### TASK DIRECTIONS
Find every line below where the string "turquoise" shows up, and copy those lines.
.....
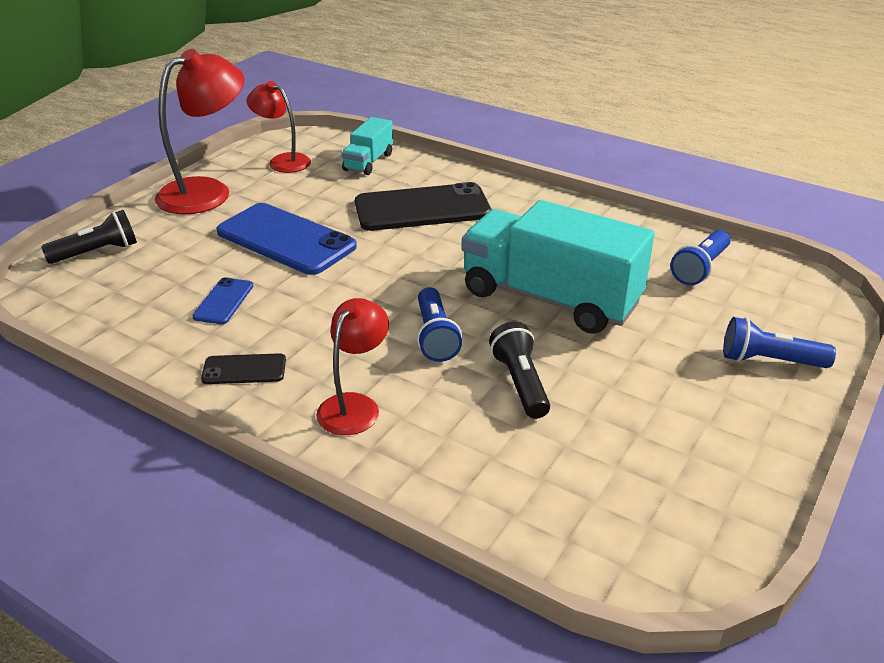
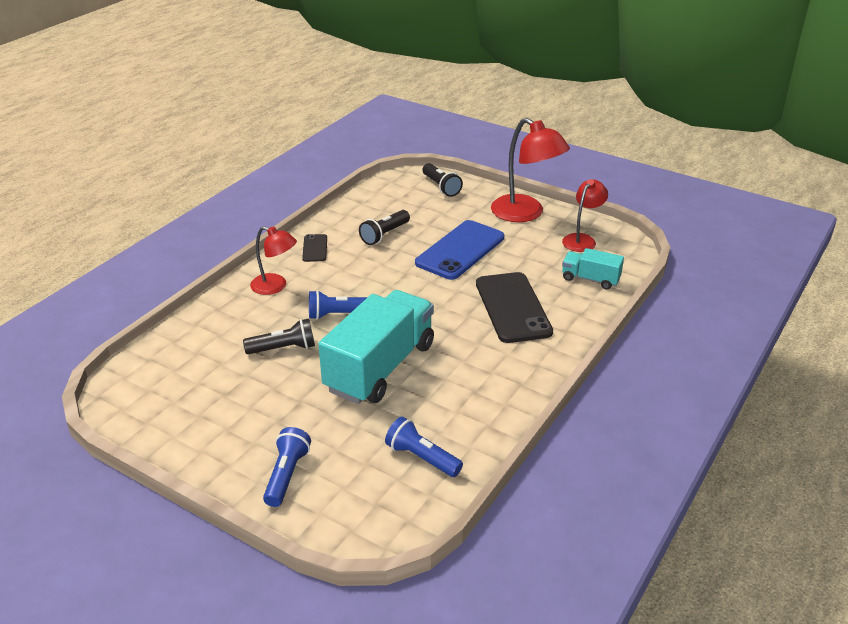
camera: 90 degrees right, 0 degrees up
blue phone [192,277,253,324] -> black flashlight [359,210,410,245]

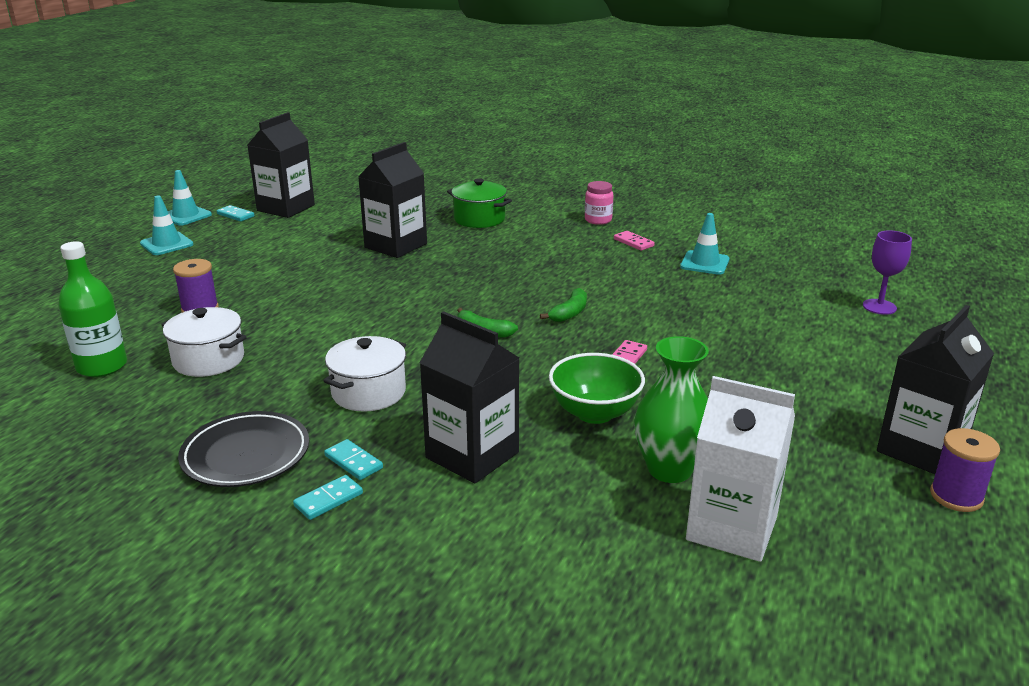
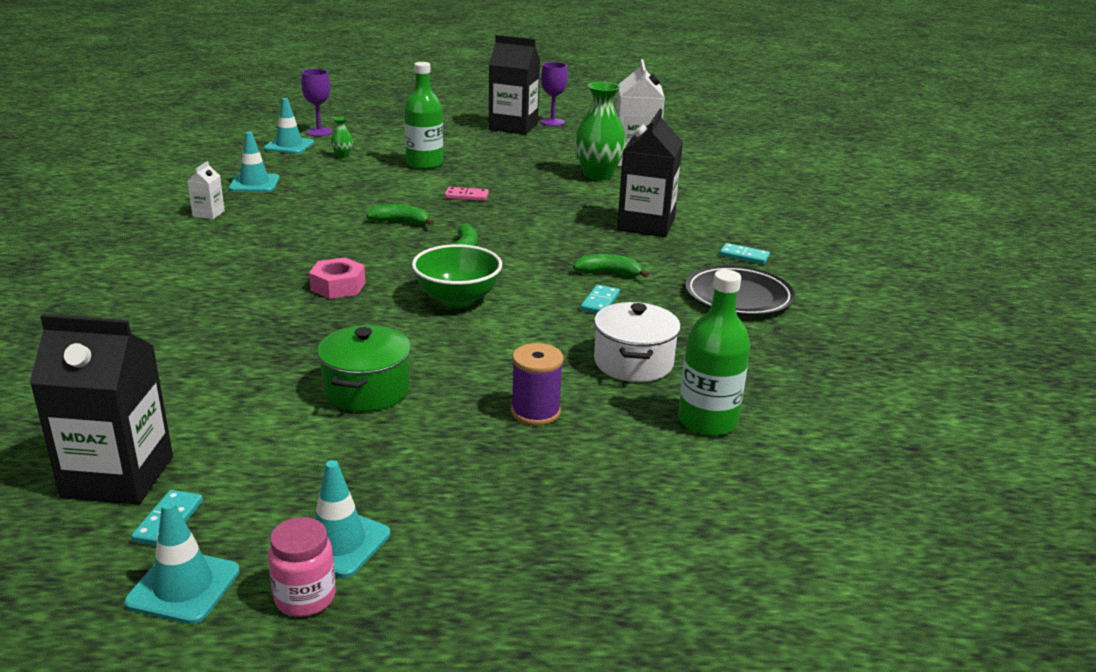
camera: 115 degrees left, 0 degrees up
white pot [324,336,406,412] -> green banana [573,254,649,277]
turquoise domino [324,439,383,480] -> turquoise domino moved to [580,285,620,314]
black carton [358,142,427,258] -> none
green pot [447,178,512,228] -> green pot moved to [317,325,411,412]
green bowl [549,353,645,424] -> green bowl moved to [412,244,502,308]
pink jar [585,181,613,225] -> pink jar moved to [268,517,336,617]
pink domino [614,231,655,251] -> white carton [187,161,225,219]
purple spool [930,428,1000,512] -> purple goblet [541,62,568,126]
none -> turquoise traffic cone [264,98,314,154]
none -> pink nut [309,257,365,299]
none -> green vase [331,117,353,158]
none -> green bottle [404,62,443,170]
.....
### ANSWER SECTION
turquoise domino [324,439,383,480] -> turquoise domino moved to [580,285,620,314]
none -> turquoise traffic cone [264,98,314,154]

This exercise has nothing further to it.